(ACTIVITY):
The answer should contain only the lines from the beginning of the entries through the line that holds "brown brick E1:F1", given again exactly, with no pictures.

(MATERIALS PROVIDED):
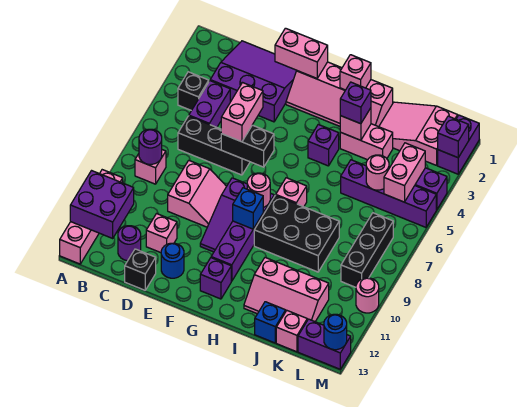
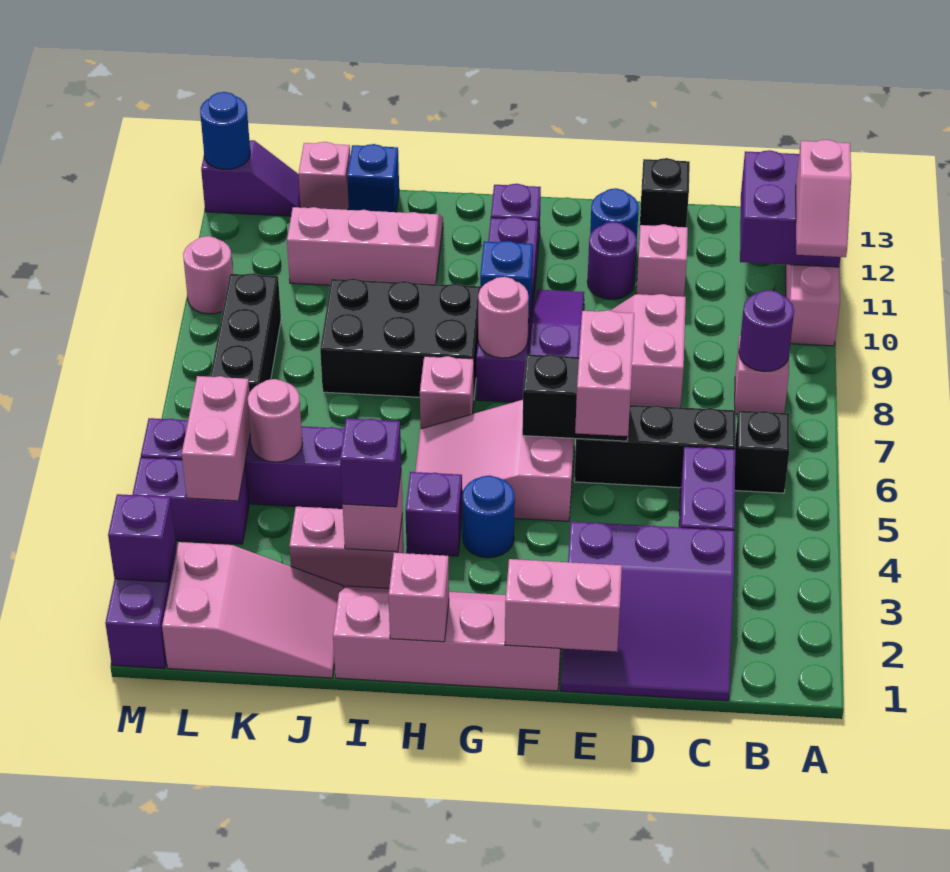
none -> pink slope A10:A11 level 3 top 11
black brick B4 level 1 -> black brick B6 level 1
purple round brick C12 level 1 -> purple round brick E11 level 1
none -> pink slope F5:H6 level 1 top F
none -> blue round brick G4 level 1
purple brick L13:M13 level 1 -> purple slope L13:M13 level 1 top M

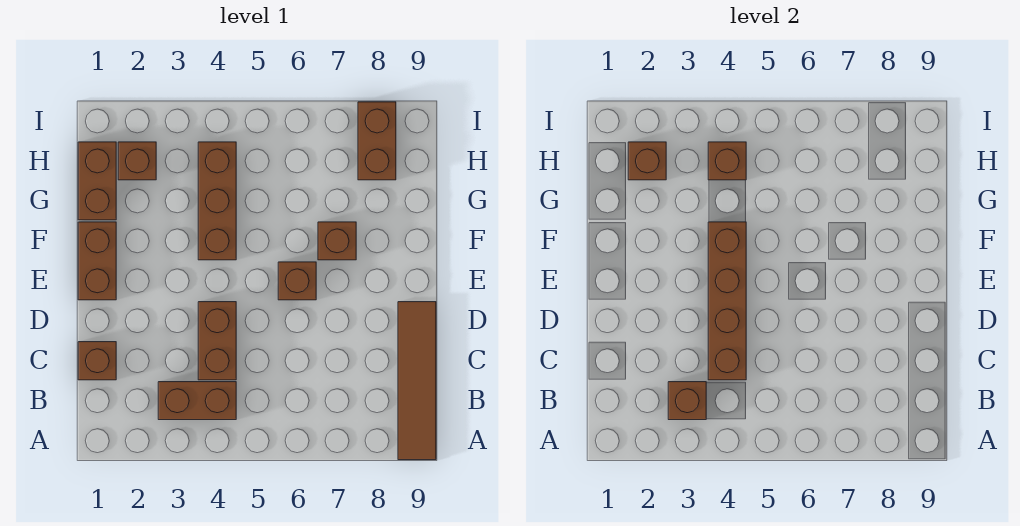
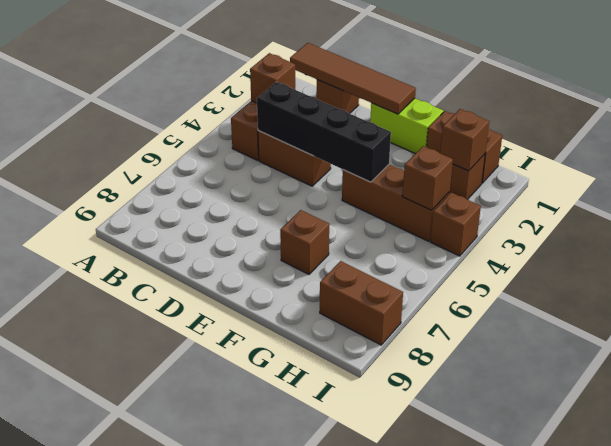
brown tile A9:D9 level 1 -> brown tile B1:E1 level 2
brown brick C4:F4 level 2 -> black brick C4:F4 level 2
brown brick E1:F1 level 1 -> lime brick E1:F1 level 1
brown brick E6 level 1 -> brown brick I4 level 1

(EXPECTED ANSWER):
none -> pink slope A10:A11 level 3 top 11
black brick B4 level 1 -> black brick B6 level 1
purple round brick C12 level 1 -> purple round brick E11 level 1
none -> pink slope F5:H6 level 1 top F
none -> blue round brick G4 level 1
purple brick L13:M13 level 1 -> purple slope L13:M13 level 1 top M

brown tile A9:D9 level 1 -> brown tile B1:E1 level 2
brown brick C4:F4 level 2 -> black brick C4:F4 level 2
brown brick E1:F1 level 1 -> lime brick E1:F1 level 1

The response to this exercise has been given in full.